• [Exercise objective]: Output the listing exactly as written, apart from its pictures.

Data for this task: Begin

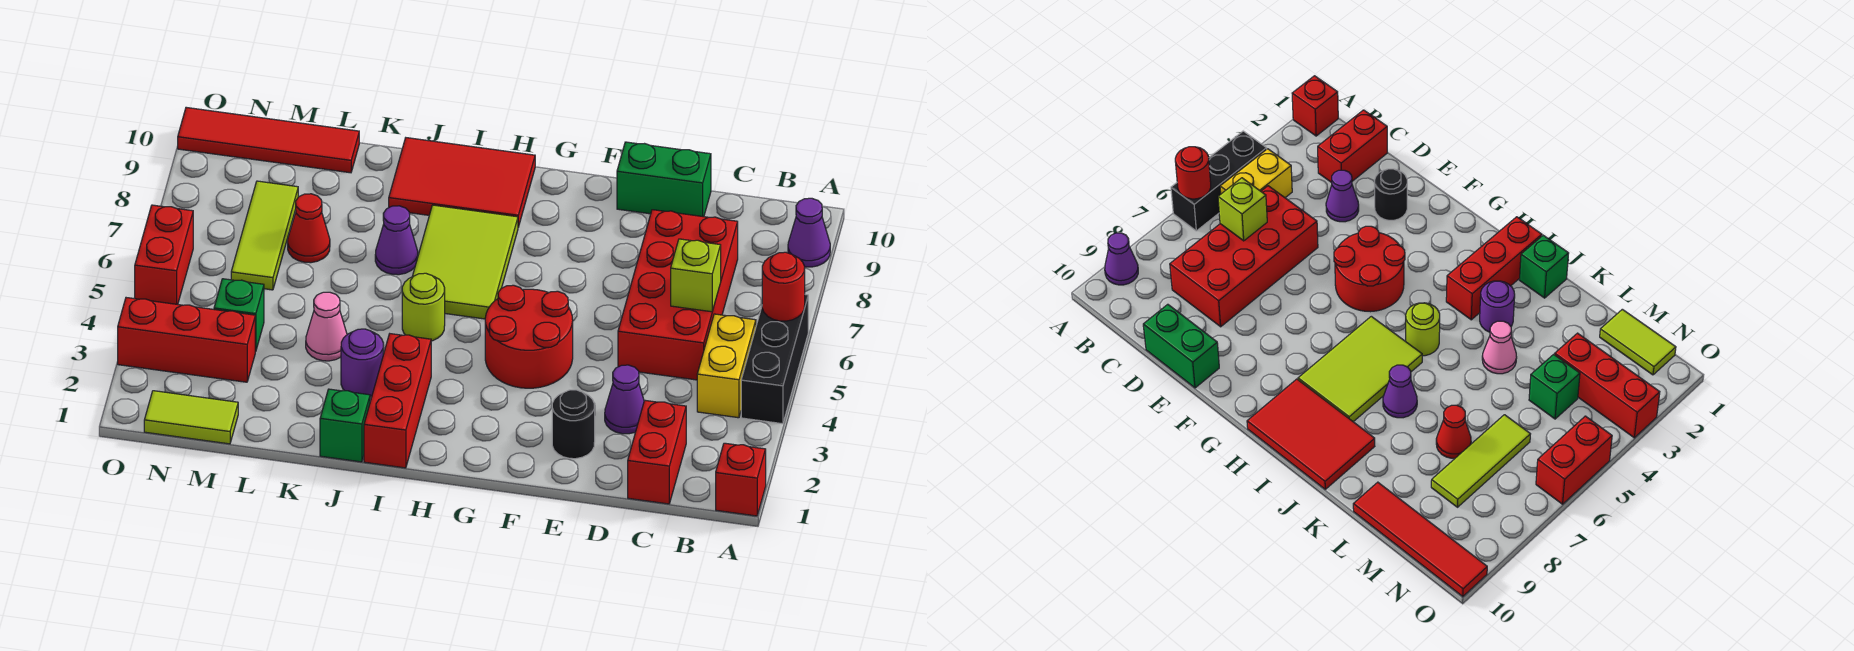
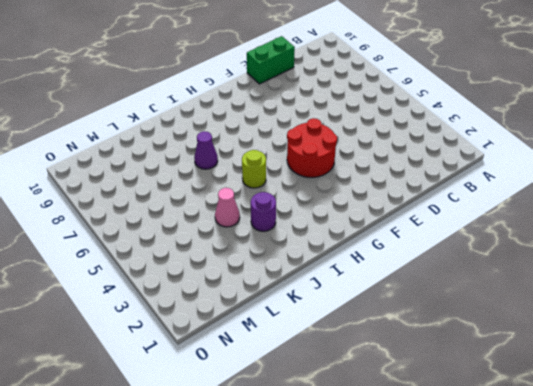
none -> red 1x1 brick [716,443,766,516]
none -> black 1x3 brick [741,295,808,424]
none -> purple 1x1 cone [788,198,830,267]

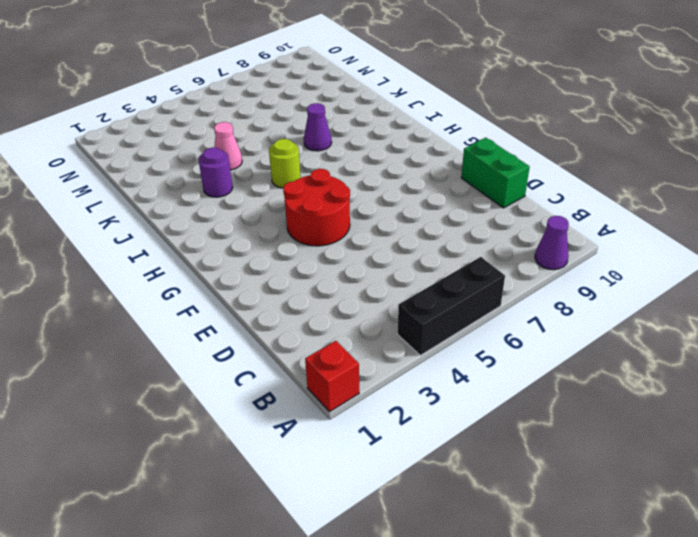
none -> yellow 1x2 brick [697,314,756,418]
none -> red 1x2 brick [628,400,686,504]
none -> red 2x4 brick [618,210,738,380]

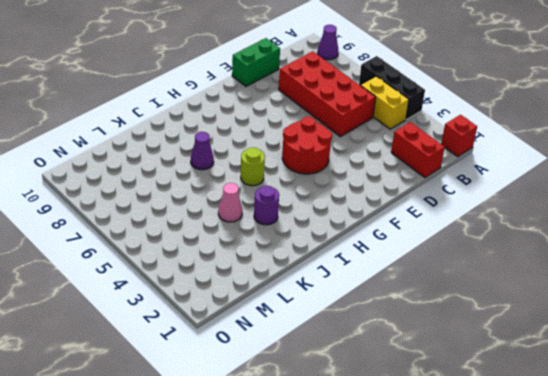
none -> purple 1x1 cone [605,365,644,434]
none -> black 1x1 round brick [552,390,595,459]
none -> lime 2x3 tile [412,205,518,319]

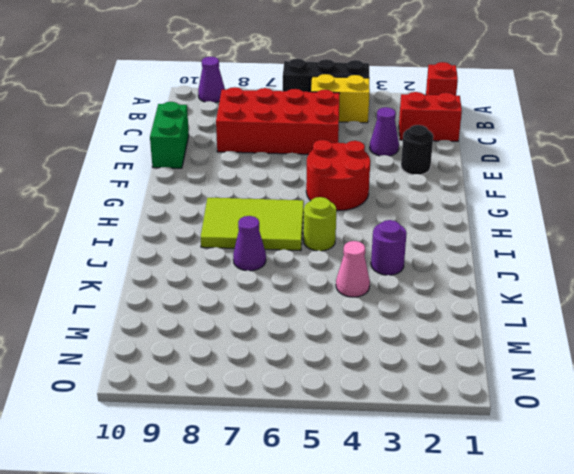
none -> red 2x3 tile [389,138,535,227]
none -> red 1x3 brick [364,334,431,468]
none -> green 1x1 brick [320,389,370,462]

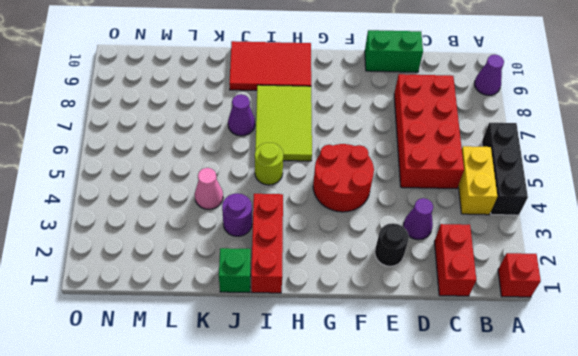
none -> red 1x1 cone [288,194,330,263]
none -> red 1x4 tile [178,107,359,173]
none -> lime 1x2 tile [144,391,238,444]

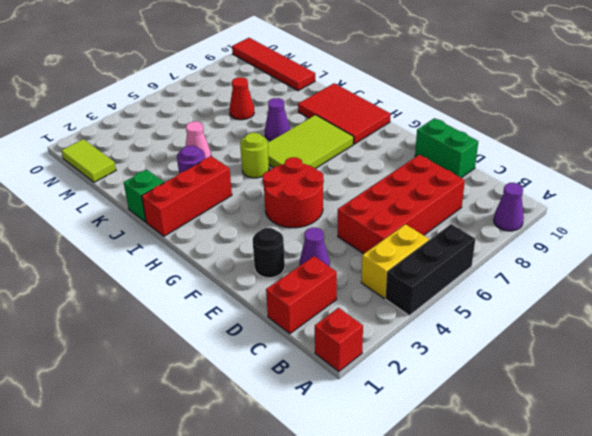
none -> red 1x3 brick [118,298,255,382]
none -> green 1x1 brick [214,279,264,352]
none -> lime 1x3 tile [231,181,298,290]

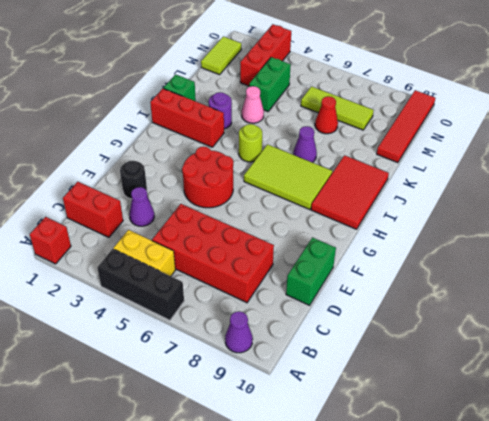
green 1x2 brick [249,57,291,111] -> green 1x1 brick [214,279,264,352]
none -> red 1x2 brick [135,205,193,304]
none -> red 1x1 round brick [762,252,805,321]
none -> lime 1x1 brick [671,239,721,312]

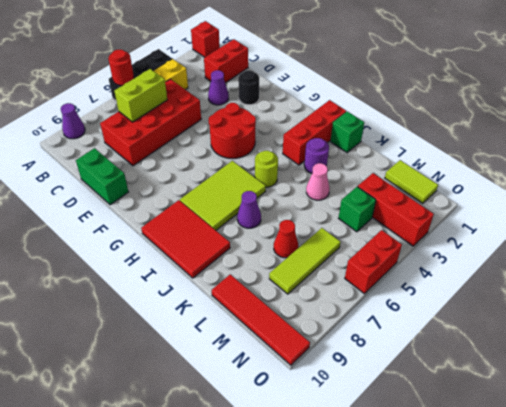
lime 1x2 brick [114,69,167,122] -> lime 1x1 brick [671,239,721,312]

Data for this task: End

• [Answer box]:
none -> red 1x1 brick [716,443,766,516]
none -> black 1x3 brick [741,295,808,424]
none -> purple 1x1 cone [788,198,830,267]

none -> yellow 1x2 brick [697,314,756,418]
none -> red 1x2 brick [628,400,686,504]
none -> red 2x4 brick [618,210,738,380]

none -> purple 1x1 cone [605,365,644,434]
none -> black 1x1 round brick [552,390,595,459]
none -> lime 2x3 tile [412,205,518,319]

none -> red 2x3 tile [389,138,535,227]
none -> red 1x3 brick [364,334,431,468]
none -> green 1x1 brick [320,389,370,462]

none -> red 1x1 cone [288,194,330,263]
none -> red 1x4 tile [178,107,359,173]
none -> lime 1x2 tile [144,391,238,444]

none -> red 1x3 brick [118,298,255,382]
none -> green 1x1 brick [214,279,264,352]
none -> lime 1x3 tile [231,181,298,290]

green 1x2 brick [249,57,291,111] -> green 1x1 brick [214,279,264,352]
none -> red 1x2 brick [135,205,193,304]
none -> red 1x1 round brick [762,252,805,321]
none -> lime 1x1 brick [671,239,721,312]

lime 1x2 brick [114,69,167,122] -> lime 1x1 brick [671,239,721,312]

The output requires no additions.